Please restate the data below word for word, omitting all images.

Start of RECORDS SUPPLIED

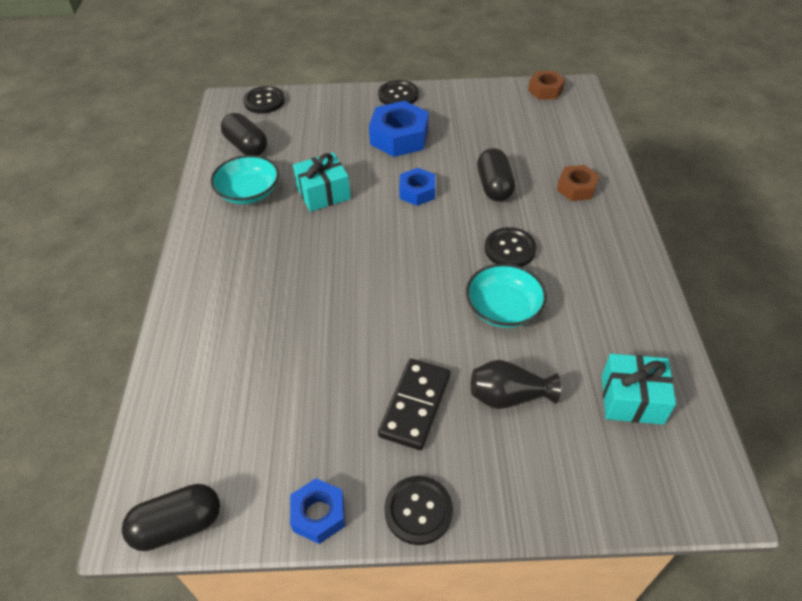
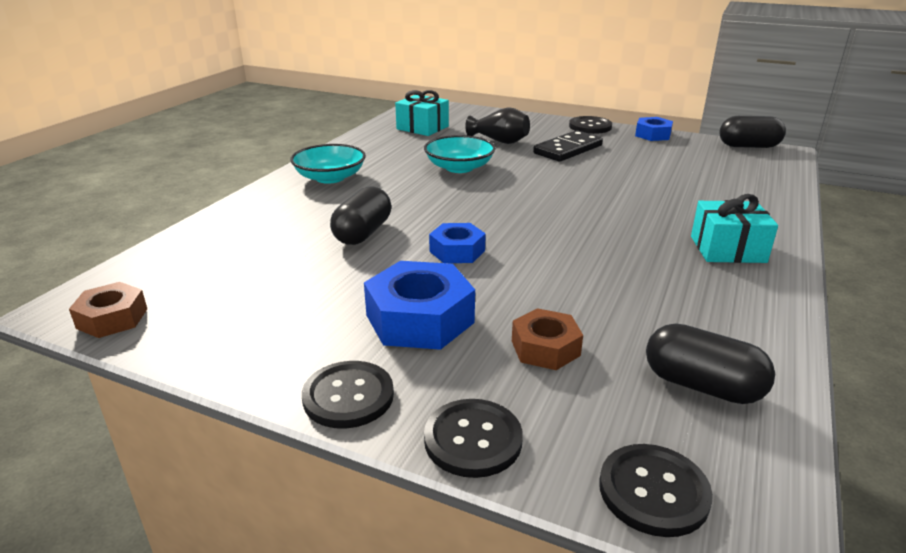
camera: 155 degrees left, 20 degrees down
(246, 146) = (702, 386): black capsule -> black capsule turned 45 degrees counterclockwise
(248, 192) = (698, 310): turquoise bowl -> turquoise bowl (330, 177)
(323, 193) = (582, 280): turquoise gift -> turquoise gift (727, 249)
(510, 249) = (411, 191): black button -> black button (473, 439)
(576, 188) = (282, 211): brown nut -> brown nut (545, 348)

End of RECORDS SUPPLIED

_YOUR RESPONSE_:
camera: 155 degrees left, 20 degrees down
(246, 146) = (702, 386): black capsule -> black capsule turned 45 degrees counterclockwise
(248, 192) = (698, 310): turquoise bowl -> turquoise bowl (330, 177)
(323, 193) = (582, 280): turquoise gift -> turquoise gift (727, 249)
(510, 249) = (411, 191): black button -> black button (473, 439)
(576, 188) = (282, 211): brown nut -> brown nut (545, 348)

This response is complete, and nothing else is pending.